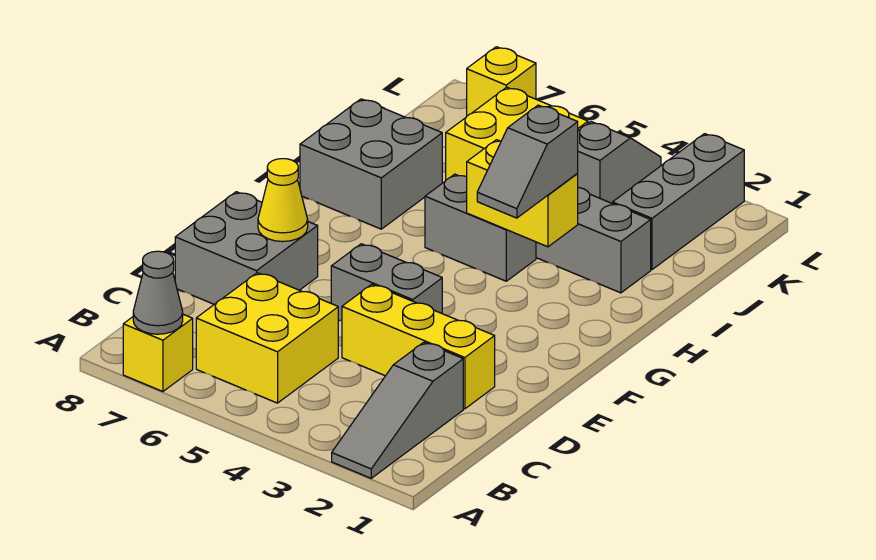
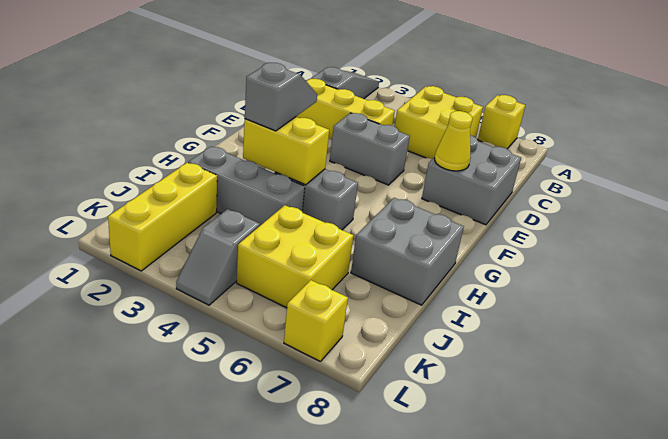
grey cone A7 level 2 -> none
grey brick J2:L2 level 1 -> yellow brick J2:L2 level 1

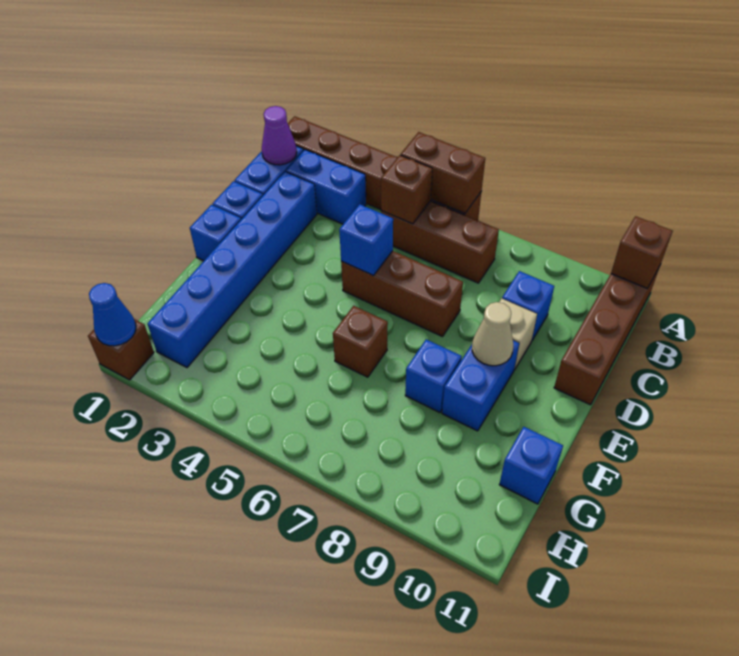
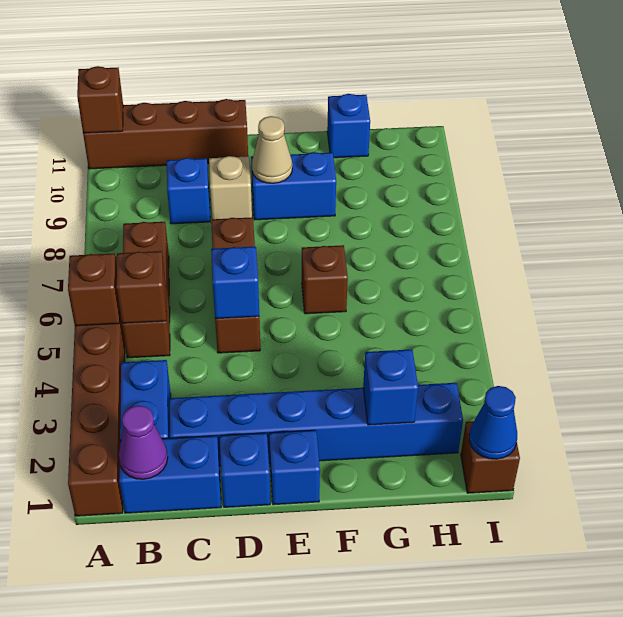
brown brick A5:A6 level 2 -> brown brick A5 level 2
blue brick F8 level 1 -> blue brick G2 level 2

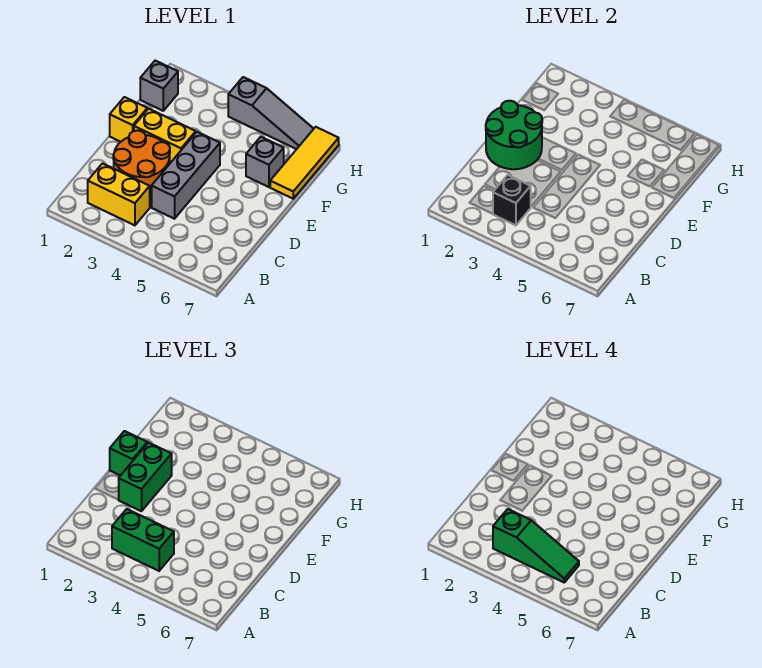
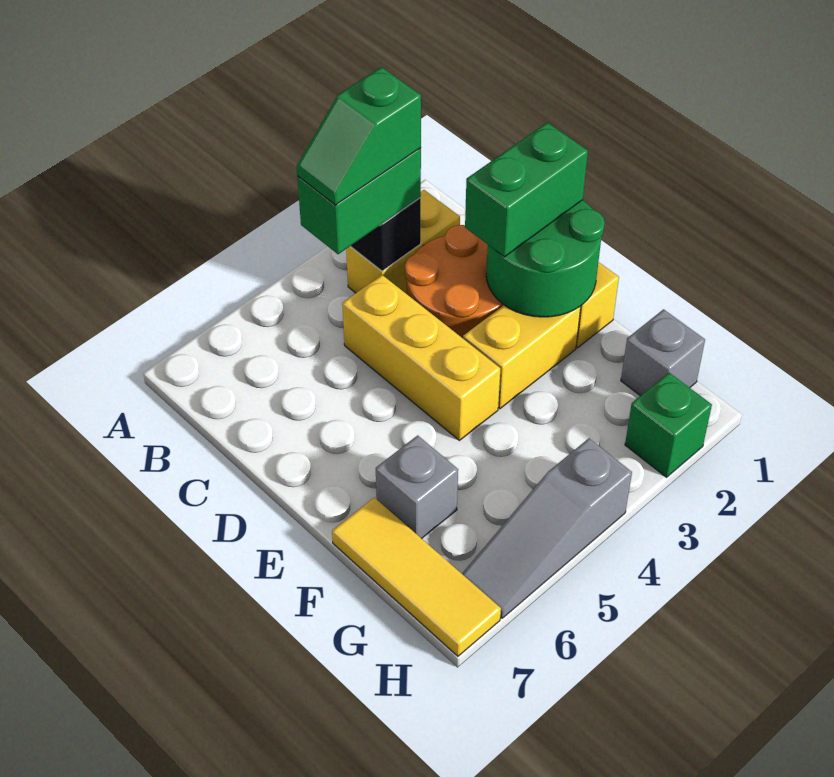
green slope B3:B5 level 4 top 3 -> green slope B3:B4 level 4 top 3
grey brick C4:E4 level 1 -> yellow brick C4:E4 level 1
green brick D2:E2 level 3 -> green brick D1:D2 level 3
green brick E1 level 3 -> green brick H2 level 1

- _Exercise description_: Please set down the whole listing above exactly and skip every picture.

- _Exercise response_:
grey cone A7 level 2 -> none
grey brick J2:L2 level 1 -> yellow brick J2:L2 level 1

brown brick A5:A6 level 2 -> brown brick A5 level 2
blue brick F8 level 1 -> blue brick G2 level 2

green slope B3:B5 level 4 top 3 -> green slope B3:B4 level 4 top 3
grey brick C4:E4 level 1 -> yellow brick C4:E4 level 1
green brick D2:E2 level 3 -> green brick D1:D2 level 3
green brick E1 level 3 -> green brick H2 level 1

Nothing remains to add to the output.